**SUPPLIED DATA:**
——

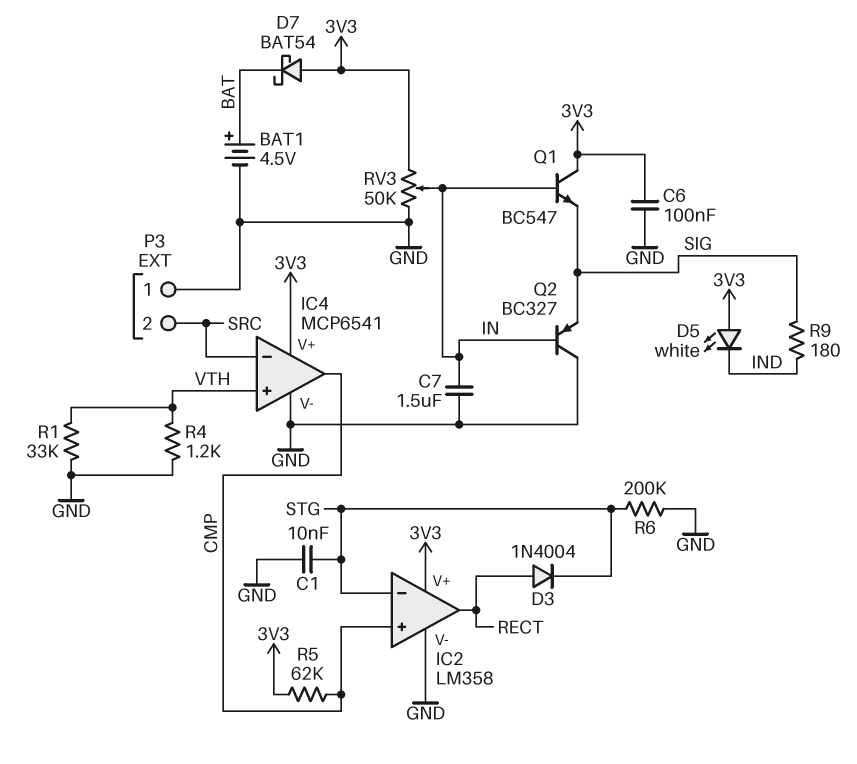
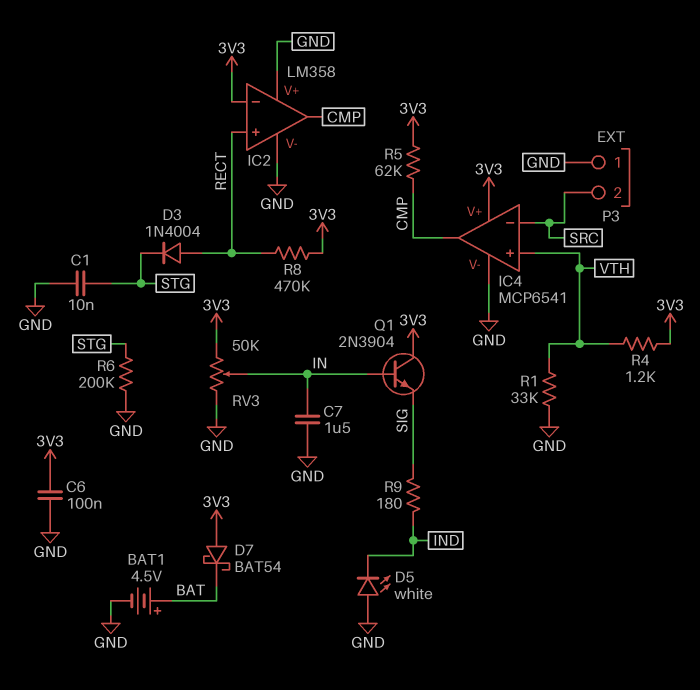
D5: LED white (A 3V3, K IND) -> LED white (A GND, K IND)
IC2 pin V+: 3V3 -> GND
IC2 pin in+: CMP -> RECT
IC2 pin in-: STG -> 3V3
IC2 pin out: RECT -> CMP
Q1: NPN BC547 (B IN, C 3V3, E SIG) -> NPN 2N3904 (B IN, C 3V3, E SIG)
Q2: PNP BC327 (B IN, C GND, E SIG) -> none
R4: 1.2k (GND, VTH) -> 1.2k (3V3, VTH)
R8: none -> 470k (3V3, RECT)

——

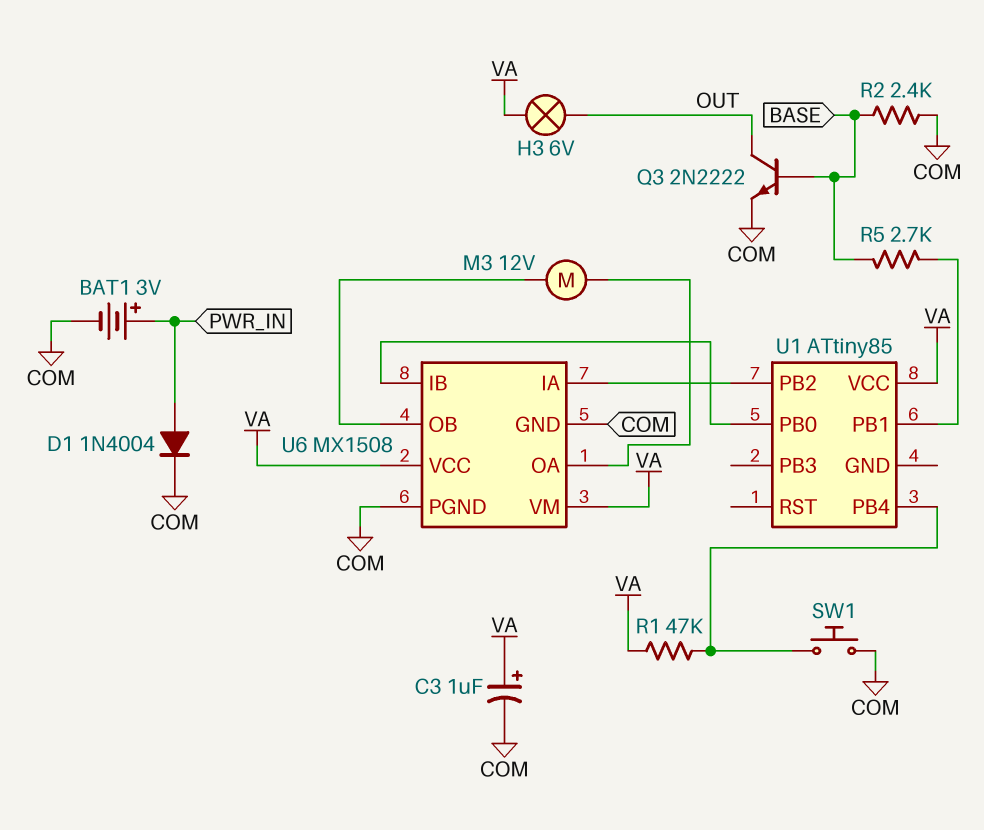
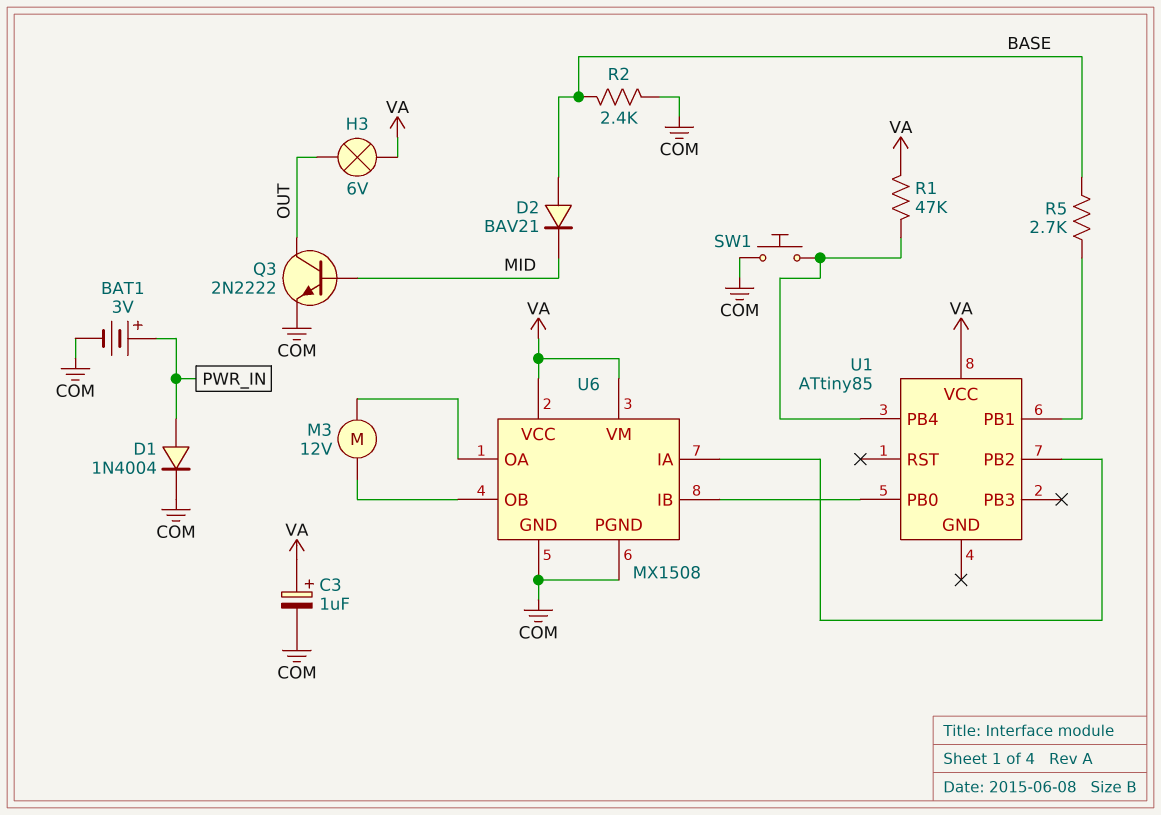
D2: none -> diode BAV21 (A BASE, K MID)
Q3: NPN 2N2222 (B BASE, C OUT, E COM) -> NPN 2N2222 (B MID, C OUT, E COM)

——

**PROMPT:** Look in the material above for the line with "D5: LED white" and the line with "R8: none -> 470k (3V3, RECT)", and transcribe exactly those lines and all lines between them, nothing more.

**RESPONSE:**
D5: LED white (A 3V3, K IND) -> LED white (A GND, K IND)
IC2 pin V+: 3V3 -> GND
IC2 pin in+: CMP -> RECT
IC2 pin in-: STG -> 3V3
IC2 pin out: RECT -> CMP
Q1: NPN BC547 (B IN, C 3V3, E SIG) -> NPN 2N3904 (B IN, C 3V3, E SIG)
Q2: PNP BC327 (B IN, C GND, E SIG) -> none
R4: 1.2k (GND, VTH) -> 1.2k (3V3, VTH)
R8: none -> 470k (3V3, RECT)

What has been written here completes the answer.